*** Opening Listed records ***
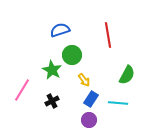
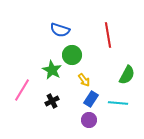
blue semicircle: rotated 144 degrees counterclockwise
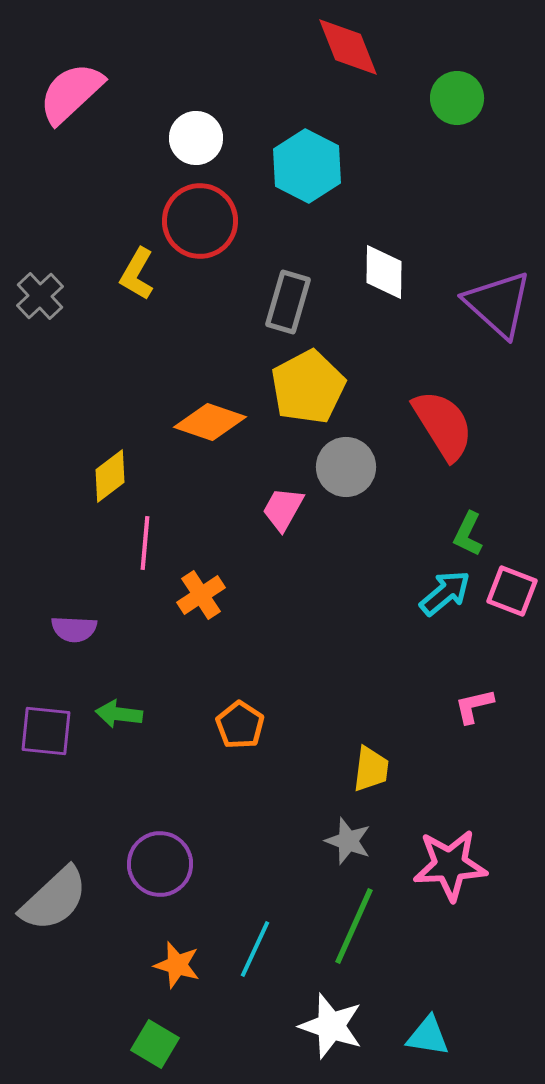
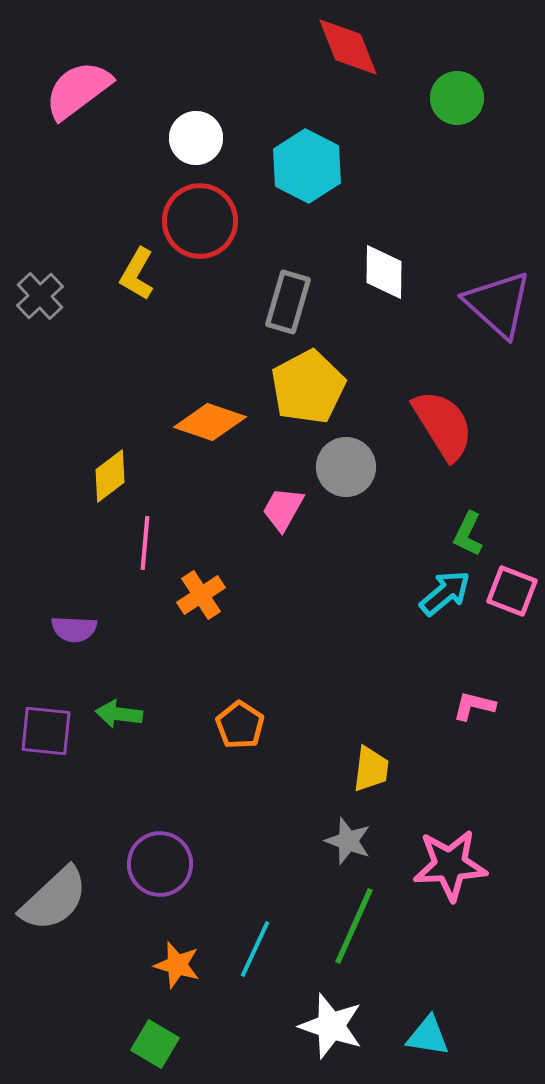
pink semicircle: moved 7 px right, 3 px up; rotated 6 degrees clockwise
pink L-shape: rotated 27 degrees clockwise
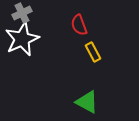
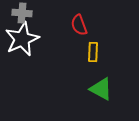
gray cross: rotated 30 degrees clockwise
yellow rectangle: rotated 30 degrees clockwise
green triangle: moved 14 px right, 13 px up
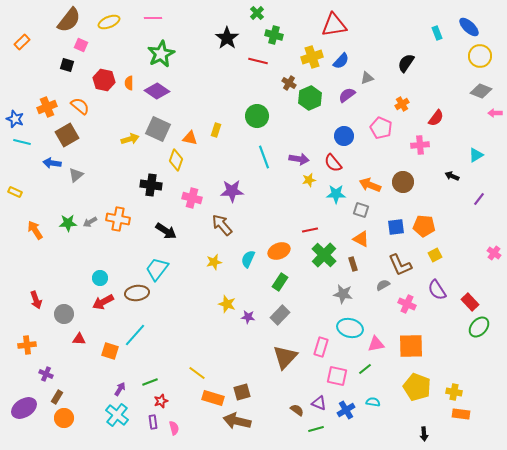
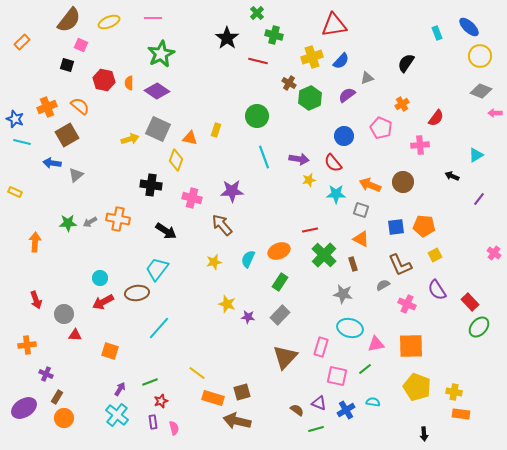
orange arrow at (35, 230): moved 12 px down; rotated 36 degrees clockwise
cyan line at (135, 335): moved 24 px right, 7 px up
red triangle at (79, 339): moved 4 px left, 4 px up
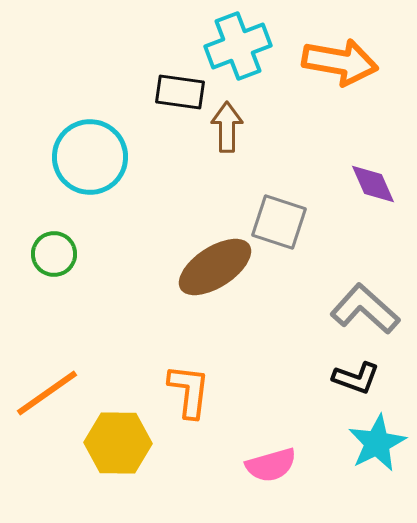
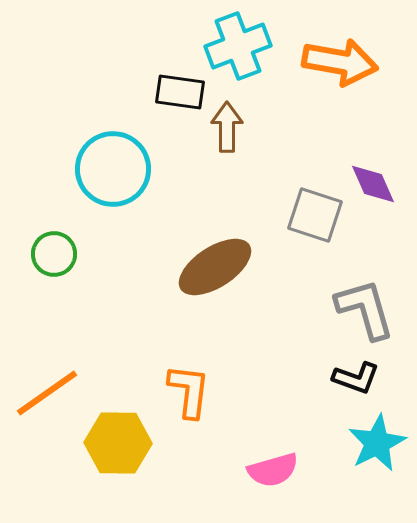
cyan circle: moved 23 px right, 12 px down
gray square: moved 36 px right, 7 px up
gray L-shape: rotated 32 degrees clockwise
pink semicircle: moved 2 px right, 5 px down
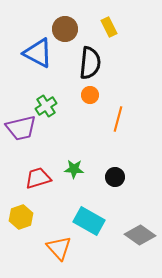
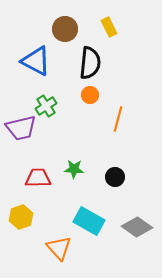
blue triangle: moved 2 px left, 8 px down
red trapezoid: rotated 16 degrees clockwise
gray diamond: moved 3 px left, 8 px up
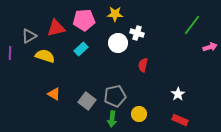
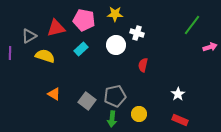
pink pentagon: rotated 15 degrees clockwise
white circle: moved 2 px left, 2 px down
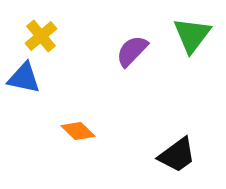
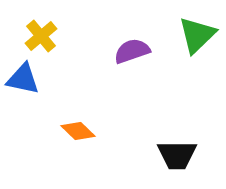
green triangle: moved 5 px right; rotated 9 degrees clockwise
purple semicircle: rotated 27 degrees clockwise
blue triangle: moved 1 px left, 1 px down
black trapezoid: rotated 36 degrees clockwise
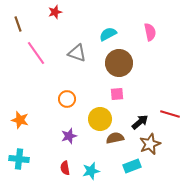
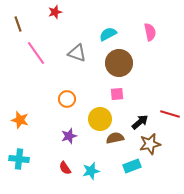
brown star: rotated 10 degrees clockwise
red semicircle: rotated 24 degrees counterclockwise
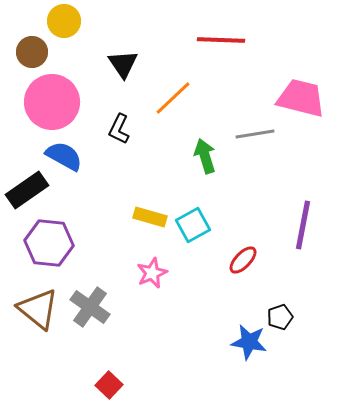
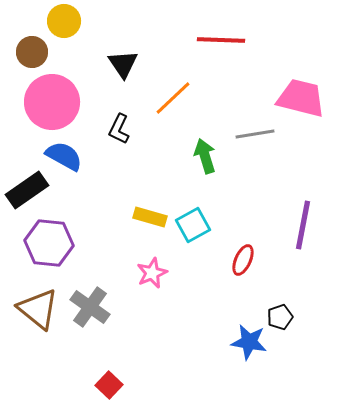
red ellipse: rotated 20 degrees counterclockwise
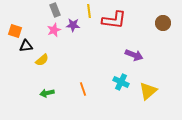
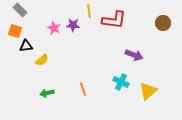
gray rectangle: moved 35 px left; rotated 24 degrees counterclockwise
pink star: moved 2 px up; rotated 24 degrees counterclockwise
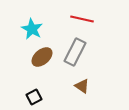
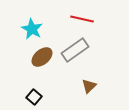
gray rectangle: moved 2 px up; rotated 28 degrees clockwise
brown triangle: moved 7 px right; rotated 42 degrees clockwise
black square: rotated 21 degrees counterclockwise
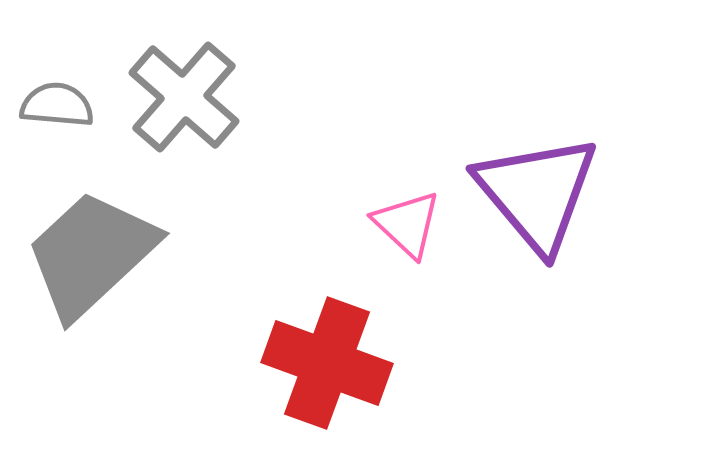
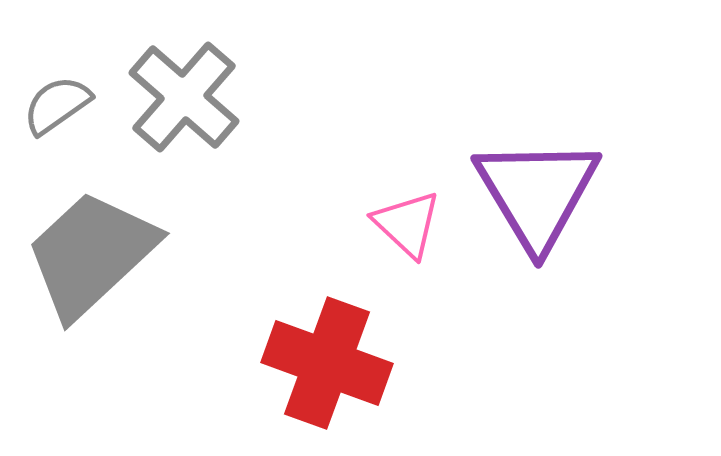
gray semicircle: rotated 40 degrees counterclockwise
purple triangle: rotated 9 degrees clockwise
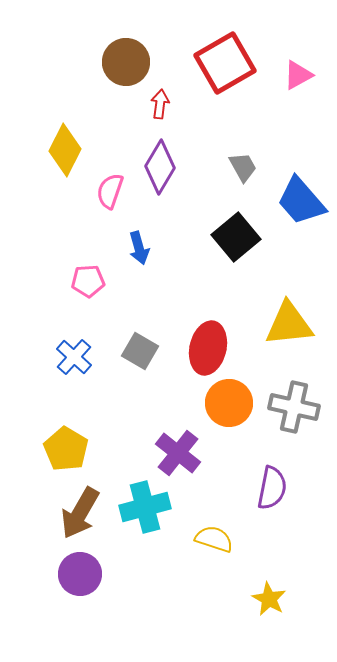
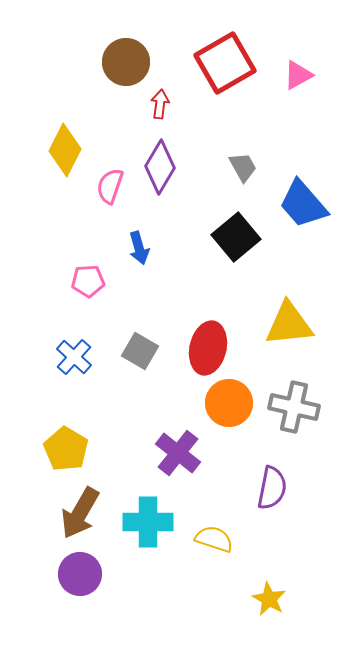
pink semicircle: moved 5 px up
blue trapezoid: moved 2 px right, 3 px down
cyan cross: moved 3 px right, 15 px down; rotated 15 degrees clockwise
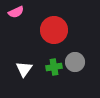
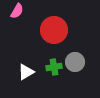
pink semicircle: moved 1 px right, 1 px up; rotated 35 degrees counterclockwise
white triangle: moved 2 px right, 3 px down; rotated 24 degrees clockwise
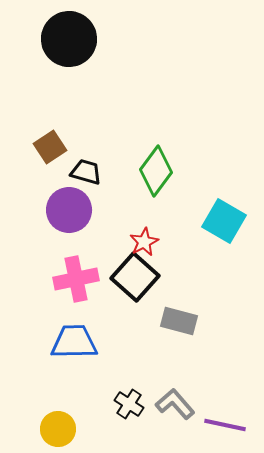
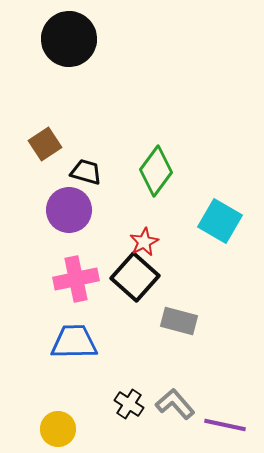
brown square: moved 5 px left, 3 px up
cyan square: moved 4 px left
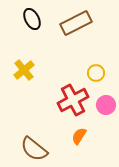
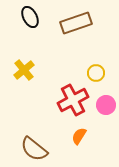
black ellipse: moved 2 px left, 2 px up
brown rectangle: rotated 8 degrees clockwise
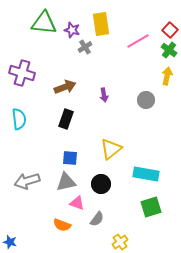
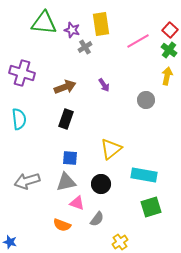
purple arrow: moved 10 px up; rotated 24 degrees counterclockwise
cyan rectangle: moved 2 px left, 1 px down
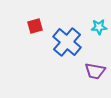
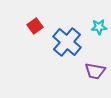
red square: rotated 21 degrees counterclockwise
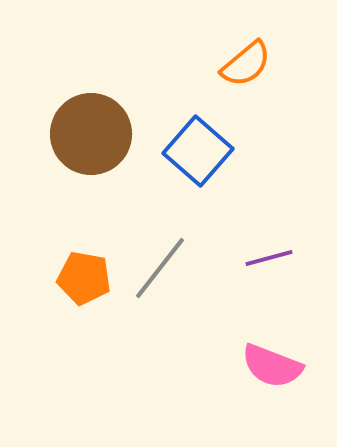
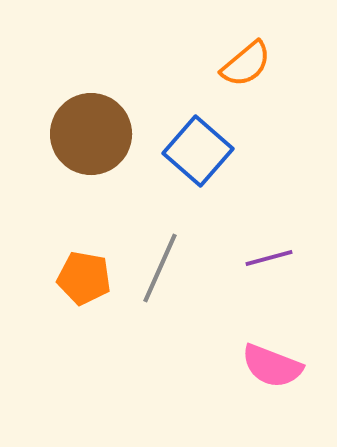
gray line: rotated 14 degrees counterclockwise
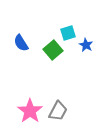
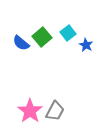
cyan square: rotated 21 degrees counterclockwise
blue semicircle: rotated 18 degrees counterclockwise
green square: moved 11 px left, 13 px up
gray trapezoid: moved 3 px left
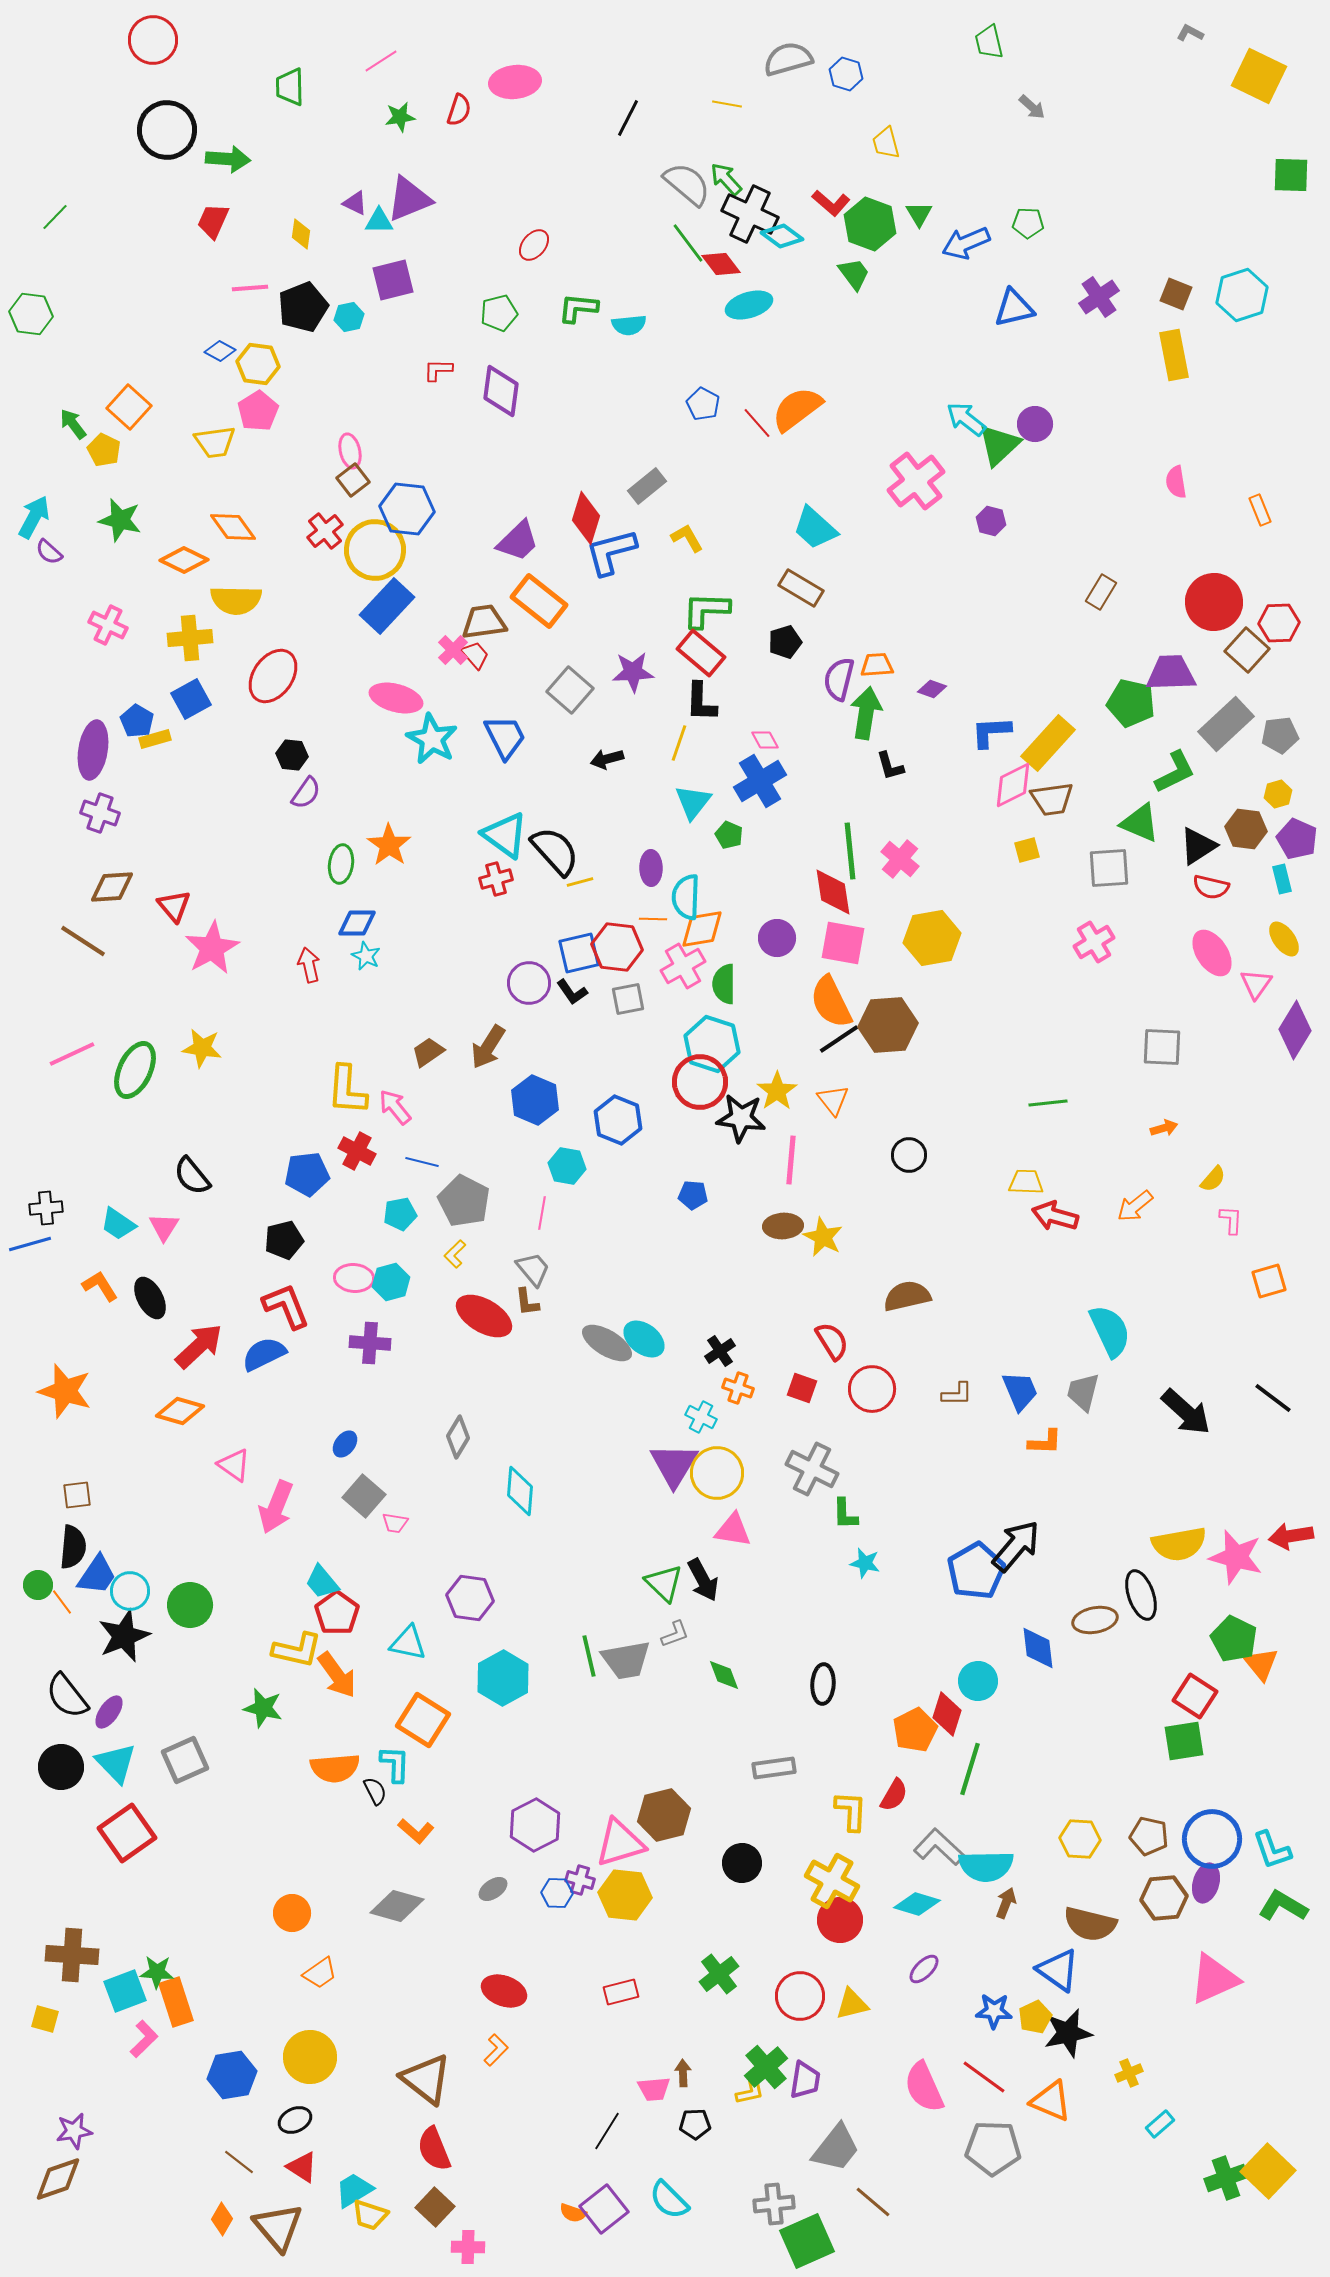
*** Closing Listed records ***
In the answer, set down only the lines from the opening line of the listing through the line that holds "yellow rectangle: rotated", exactly as they appear, minus the pictures.

blue semicircle: rotated 144 degrees counterclockwise
pink semicircle: moved 7 px right, 3 px up; rotated 6 degrees clockwise
pink L-shape: rotated 27 degrees clockwise
gray cross: rotated 30 degrees clockwise
yellow rectangle: rotated 30 degrees clockwise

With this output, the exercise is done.